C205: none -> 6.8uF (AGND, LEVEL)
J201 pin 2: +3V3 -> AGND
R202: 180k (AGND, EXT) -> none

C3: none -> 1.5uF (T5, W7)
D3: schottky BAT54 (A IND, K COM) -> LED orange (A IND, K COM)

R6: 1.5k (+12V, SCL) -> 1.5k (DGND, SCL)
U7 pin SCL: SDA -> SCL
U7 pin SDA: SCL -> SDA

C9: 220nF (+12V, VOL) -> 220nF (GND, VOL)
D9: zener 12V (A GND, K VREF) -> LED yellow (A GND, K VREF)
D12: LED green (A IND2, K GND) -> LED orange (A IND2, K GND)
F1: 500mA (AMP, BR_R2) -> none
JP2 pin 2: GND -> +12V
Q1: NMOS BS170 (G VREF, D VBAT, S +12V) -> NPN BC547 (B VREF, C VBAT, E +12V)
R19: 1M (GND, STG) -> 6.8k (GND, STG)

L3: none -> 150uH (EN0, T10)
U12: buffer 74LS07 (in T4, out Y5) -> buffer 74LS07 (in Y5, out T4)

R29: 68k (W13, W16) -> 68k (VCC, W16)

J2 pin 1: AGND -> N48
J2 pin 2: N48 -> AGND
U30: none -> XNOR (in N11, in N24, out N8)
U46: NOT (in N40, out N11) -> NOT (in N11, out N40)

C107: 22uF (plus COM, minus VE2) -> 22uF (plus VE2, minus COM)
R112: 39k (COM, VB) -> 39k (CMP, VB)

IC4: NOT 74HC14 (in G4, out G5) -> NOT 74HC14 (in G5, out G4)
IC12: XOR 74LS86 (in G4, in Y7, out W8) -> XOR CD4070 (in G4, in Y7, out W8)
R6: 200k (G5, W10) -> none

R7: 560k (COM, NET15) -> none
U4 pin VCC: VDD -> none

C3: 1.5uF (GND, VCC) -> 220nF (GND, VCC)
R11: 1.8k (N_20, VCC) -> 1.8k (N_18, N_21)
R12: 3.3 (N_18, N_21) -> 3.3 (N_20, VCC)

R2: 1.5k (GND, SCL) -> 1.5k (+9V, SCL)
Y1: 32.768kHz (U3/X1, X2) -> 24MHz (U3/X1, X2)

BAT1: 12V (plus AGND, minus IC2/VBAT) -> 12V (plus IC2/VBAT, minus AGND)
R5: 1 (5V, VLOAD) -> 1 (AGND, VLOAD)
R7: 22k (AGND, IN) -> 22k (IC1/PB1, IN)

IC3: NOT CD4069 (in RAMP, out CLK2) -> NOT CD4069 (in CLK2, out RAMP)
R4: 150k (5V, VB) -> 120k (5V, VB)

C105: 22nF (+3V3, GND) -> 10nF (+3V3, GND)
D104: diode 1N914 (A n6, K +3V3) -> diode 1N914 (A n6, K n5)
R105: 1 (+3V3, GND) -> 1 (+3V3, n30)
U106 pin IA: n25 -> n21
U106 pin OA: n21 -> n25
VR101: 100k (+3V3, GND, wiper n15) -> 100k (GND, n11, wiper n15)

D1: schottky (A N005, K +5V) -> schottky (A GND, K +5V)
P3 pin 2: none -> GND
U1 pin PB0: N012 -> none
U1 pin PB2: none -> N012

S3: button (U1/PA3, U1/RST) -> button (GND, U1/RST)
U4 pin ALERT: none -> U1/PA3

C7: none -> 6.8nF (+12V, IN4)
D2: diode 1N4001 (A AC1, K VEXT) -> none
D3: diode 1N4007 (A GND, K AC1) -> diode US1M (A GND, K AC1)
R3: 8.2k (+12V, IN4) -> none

+ + + +

• _Problem description_
Repeat, word for word, the lines from the start of the records to the line that contains "D2: diode 1N4001 (A AC1, K VEXT) -> none", both of them included, and no others.

• _Written response_
C205: none -> 6.8uF (AGND, LEVEL)
J201 pin 2: +3V3 -> AGND
R202: 180k (AGND, EXT) -> none

C3: none -> 1.5uF (T5, W7)
D3: schottky BAT54 (A IND, K COM) -> LED orange (A IND, K COM)

R6: 1.5k (+12V, SCL) -> 1.5k (DGND, SCL)
U7 pin SCL: SDA -> SCL
U7 pin SDA: SCL -> SDA

C9: 220nF (+12V, VOL) -> 220nF (GND, VOL)
D9: zener 12V (A GND, K VREF) -> LED yellow (A GND, K VREF)
D12: LED green (A IND2, K GND) -> LED orange (A IND2, K GND)
F1: 500mA (AMP, BR_R2) -> none
JP2 pin 2: GND -> +12V
Q1: NMOS BS170 (G VREF, D VBAT, S +12V) -> NPN BC547 (B VREF, C VBAT, E +12V)
R19: 1M (GND, STG) -> 6.8k (GND, STG)

L3: none -> 150uH (EN0, T10)
U12: buffer 74LS07 (in T4, out Y5) -> buffer 74LS07 (in Y5, out T4)

R29: 68k (W13, W16) -> 68k (VCC, W16)

J2 pin 1: AGND -> N48
J2 pin 2: N48 -> AGND
U30: none -> XNOR (in N11, in N24, out N8)
U46: NOT (in N40, out N11) -> NOT (in N11, out N40)

C107: 22uF (plus COM, minus VE2) -> 22uF (plus VE2, minus COM)
R112: 39k (COM, VB) -> 39k (CMP, VB)

IC4: NOT 74HC14 (in G4, out G5) -> NOT 74HC14 (in G5, out G4)
IC12: XOR 74LS86 (in G4, in Y7, out W8) -> XOR CD4070 (in G4, in Y7, out W8)
R6: 200k (G5, W10) -> none

R7: 560k (COM, NET15) -> none
U4 pin VCC: VDD -> none

C3: 1.5uF (GND, VCC) -> 220nF (GND, VCC)
R11: 1.8k (N_20, VCC) -> 1.8k (N_18, N_21)
R12: 3.3 (N_18, N_21) -> 3.3 (N_20, VCC)

R2: 1.5k (GND, SCL) -> 1.5k (+9V, SCL)
Y1: 32.768kHz (U3/X1, X2) -> 24MHz (U3/X1, X2)

BAT1: 12V (plus AGND, minus IC2/VBAT) -> 12V (plus IC2/VBAT, minus AGND)
R5: 1 (5V, VLOAD) -> 1 (AGND, VLOAD)
R7: 22k (AGND, IN) -> 22k (IC1/PB1, IN)

IC3: NOT CD4069 (in RAMP, out CLK2) -> NOT CD4069 (in CLK2, out RAMP)
R4: 150k (5V, VB) -> 120k (5V, VB)

C105: 22nF (+3V3, GND) -> 10nF (+3V3, GND)
D104: diode 1N914 (A n6, K +3V3) -> diode 1N914 (A n6, K n5)
R105: 1 (+3V3, GND) -> 1 (+3V3, n30)
U106 pin IA: n25 -> n21
U106 pin OA: n21 -> n25
VR101: 100k (+3V3, GND, wiper n15) -> 100k (GND, n11, wiper n15)

D1: schottky (A N005, K +5V) -> schottky (A GND, K +5V)
P3 pin 2: none -> GND
U1 pin PB0: N012 -> none
U1 pin PB2: none -> N012

S3: button (U1/PA3, U1/RST) -> button (GND, U1/RST)
U4 pin ALERT: none -> U1/PA3

C7: none -> 6.8nF (+12V, IN4)
D2: diode 1N4001 (A AC1, K VEXT) -> none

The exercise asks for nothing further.